> [Given information]:
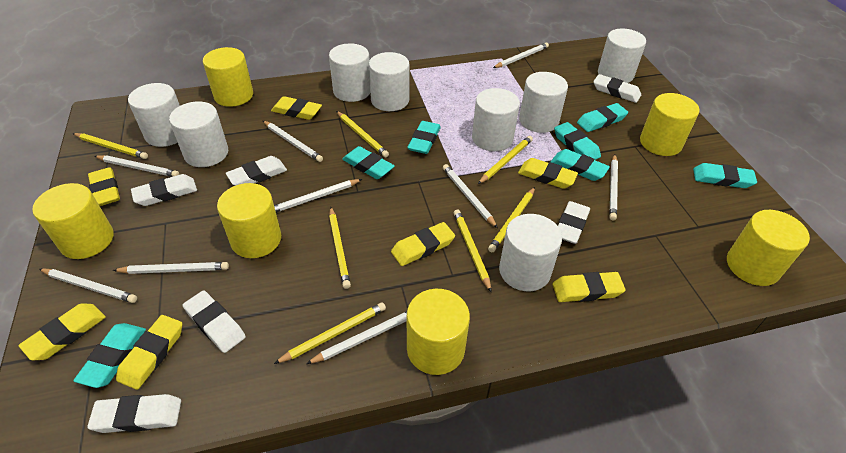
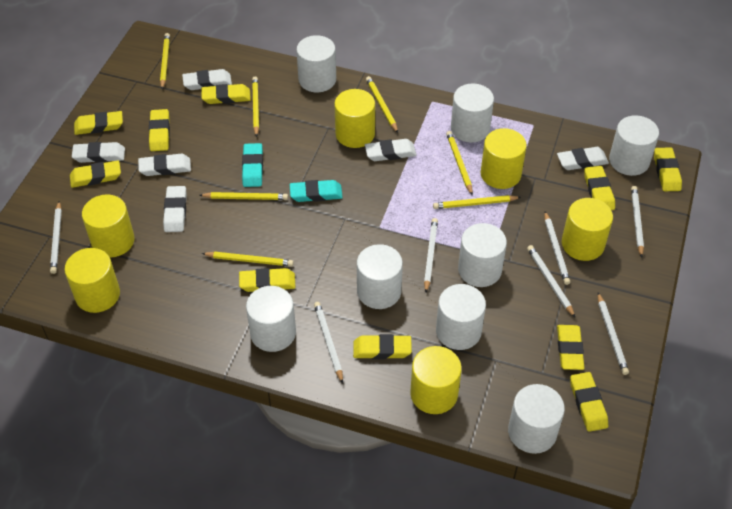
turquoise eraser: 7 -> 2
white pencil: 9 -> 7
yellow eraser: 7 -> 10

> [Goal of the exercise]: Once the pictures are removed, copy the material above exactly.

> [Response]:
turquoise eraser: 7 -> 2
white pencil: 9 -> 7
yellow eraser: 7 -> 10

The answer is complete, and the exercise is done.